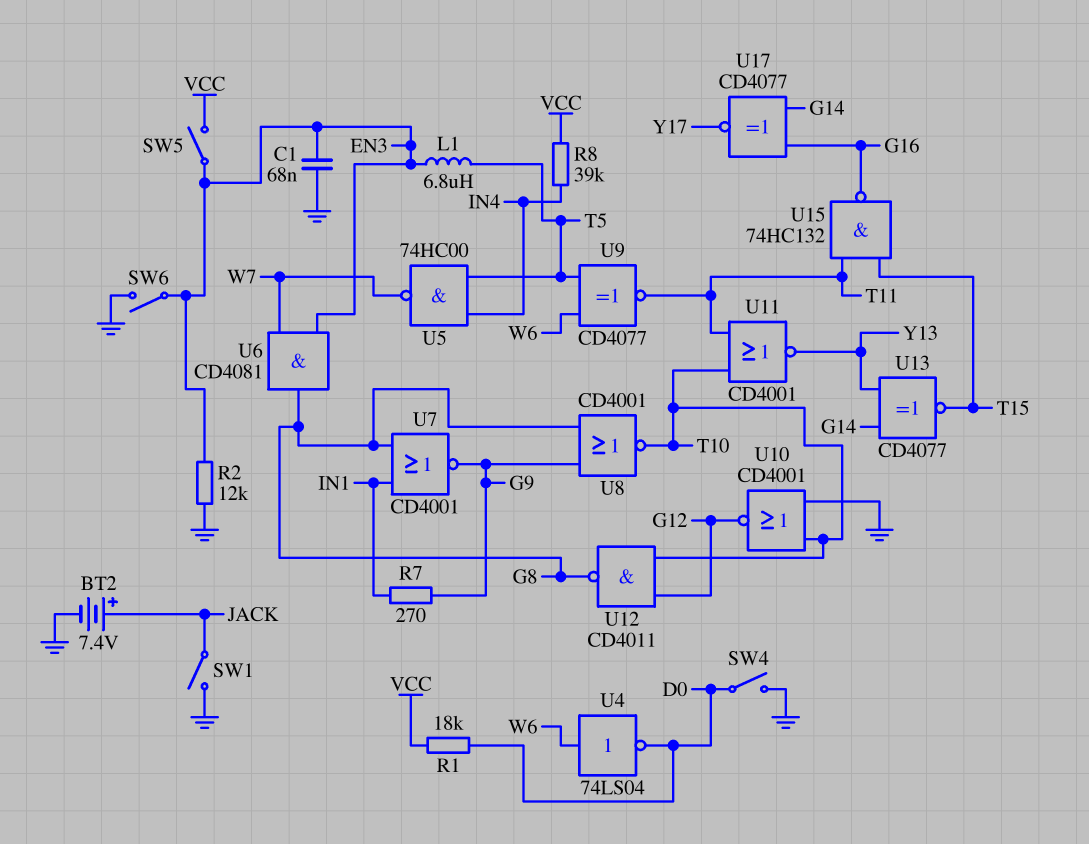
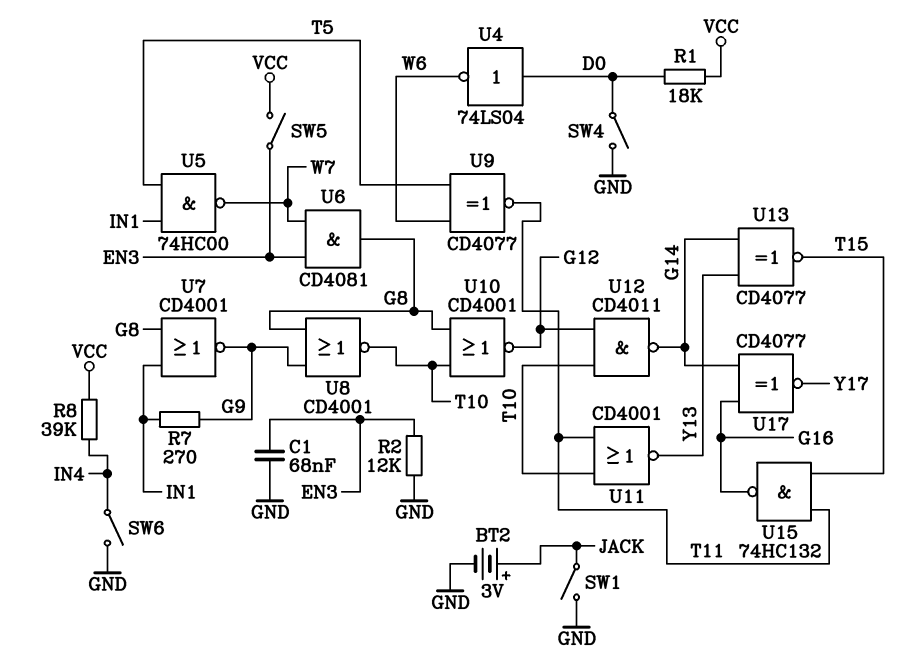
BT2: 7.4V (plus JACK, minus GND) -> 3V (plus JACK, minus GND)
L1: 6.8uH (EN3, T5) -> none
SW6: switch (EN3, GND) -> switch (GND, IN4)
U4: NOT 74LS04 (in W6, out D0) -> NOT 74LS04 (in D0, out W6)
U5: NAND 74HC00 (in IN4, in T5, out W7) -> NAND 74HC00 (in IN1, in T5, out W7)
U10: NOR CD4001 (in GND, in T10, out G12) -> NOR CD4001 (in G8, in T10, out G12)
U12: NAND CD4011 (in G12, in T10, out G8) -> NAND CD4011 (in G12, in T10, out G14)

★ ★ ★ ★ ★ ★ ★

**PROBLEM REQUIREMENTS:** Search the data above and return each line in which "NAND" occurs.

**SOLVED EXERCISE:**
U5: NAND 74HC00 (in IN4, in T5, out W7) -> NAND 74HC00 (in IN1, in T5, out W7)
U12: NAND CD4011 (in G12, in T10, out G8) -> NAND CD4011 (in G12, in T10, out G14)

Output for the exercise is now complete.